What to produce:
Copy out, precisely as given, the lines from the line with "moved,Kapsel [lila],<485 323>,,<338" to the end of the entries that follow.

(Stored data)
· · · · ·
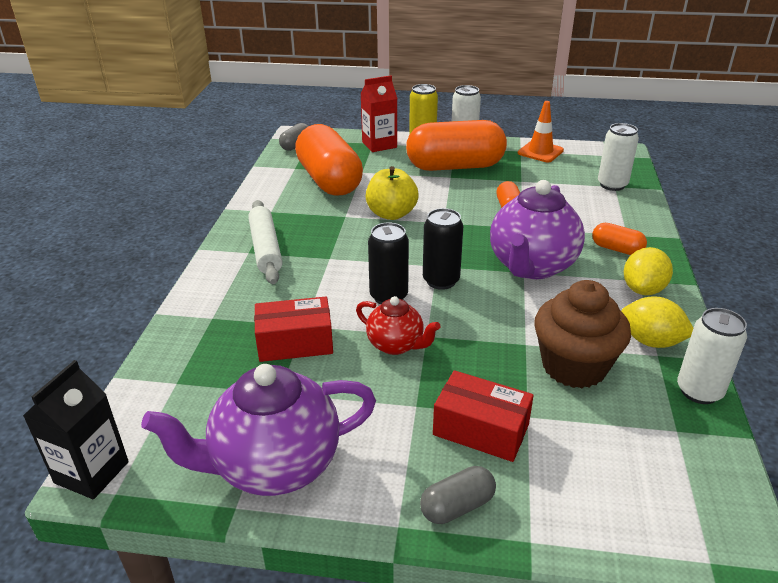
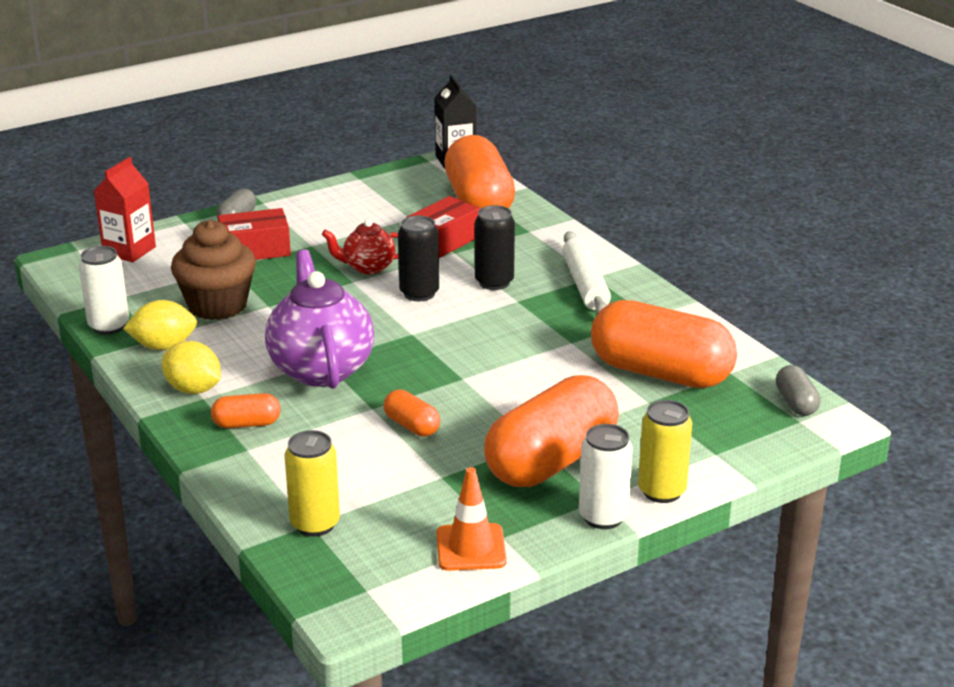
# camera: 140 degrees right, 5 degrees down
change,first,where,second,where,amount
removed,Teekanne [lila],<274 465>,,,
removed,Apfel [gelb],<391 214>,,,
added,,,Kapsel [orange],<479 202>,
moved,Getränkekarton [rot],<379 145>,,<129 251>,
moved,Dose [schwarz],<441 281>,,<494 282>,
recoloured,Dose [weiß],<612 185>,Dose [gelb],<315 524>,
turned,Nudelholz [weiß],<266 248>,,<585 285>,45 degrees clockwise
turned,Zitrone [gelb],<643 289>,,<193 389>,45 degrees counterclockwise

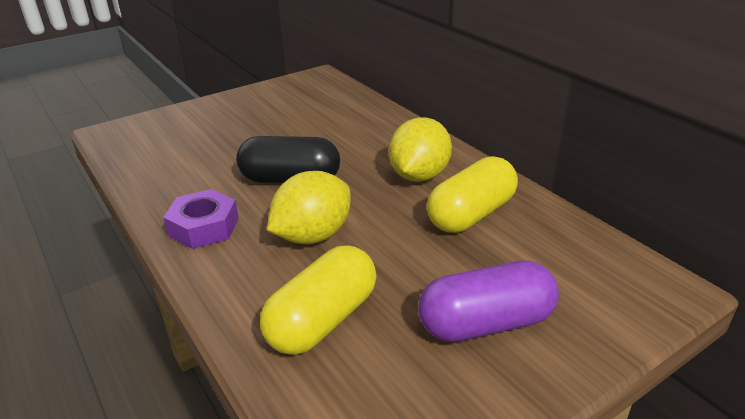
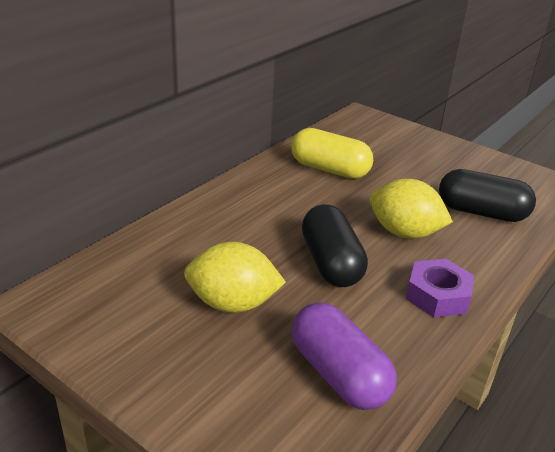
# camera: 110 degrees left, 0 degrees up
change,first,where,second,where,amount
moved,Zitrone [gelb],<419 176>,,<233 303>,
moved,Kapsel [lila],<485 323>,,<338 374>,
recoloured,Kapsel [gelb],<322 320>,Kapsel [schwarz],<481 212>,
· · · · ·
Response area:
moved,Kapsel [lila],<485 323>,,<338 374>,
recoloured,Kapsel [gelb],<322 320>,Kapsel [schwarz],<481 212>,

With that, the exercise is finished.